[Start of Attachment]

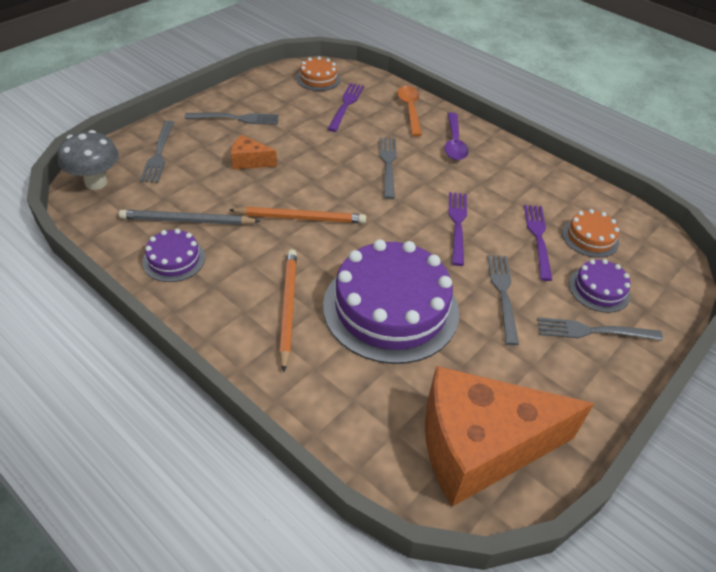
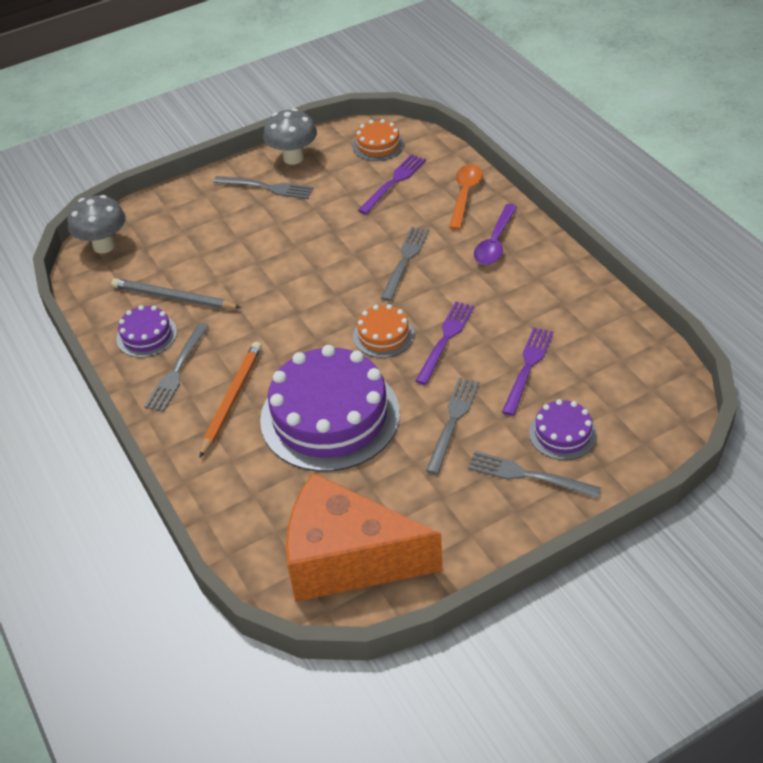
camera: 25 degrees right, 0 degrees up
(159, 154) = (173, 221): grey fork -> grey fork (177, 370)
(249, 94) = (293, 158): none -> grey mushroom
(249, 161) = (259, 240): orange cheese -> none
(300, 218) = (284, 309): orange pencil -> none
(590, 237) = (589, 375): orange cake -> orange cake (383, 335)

[End of Attachment]
[Start of Attachment]

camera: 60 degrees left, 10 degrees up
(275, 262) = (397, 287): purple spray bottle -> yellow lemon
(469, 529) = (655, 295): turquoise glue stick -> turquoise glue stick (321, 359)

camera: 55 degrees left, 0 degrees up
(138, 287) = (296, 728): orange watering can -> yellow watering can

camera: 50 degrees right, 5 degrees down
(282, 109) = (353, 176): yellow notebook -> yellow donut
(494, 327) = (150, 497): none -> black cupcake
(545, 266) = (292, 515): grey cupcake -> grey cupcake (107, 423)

[End of Attachment]

→ **TASK REQUIREMENTS**: All lines in the records above with "camera" need to be found and copied.

→ **EXERCISE RESPONSE**:
camera: 25 degrees right, 0 degrees up
camera: 60 degrees left, 10 degrees up
camera: 55 degrees left, 0 degrees up
camera: 50 degrees right, 5 degrees down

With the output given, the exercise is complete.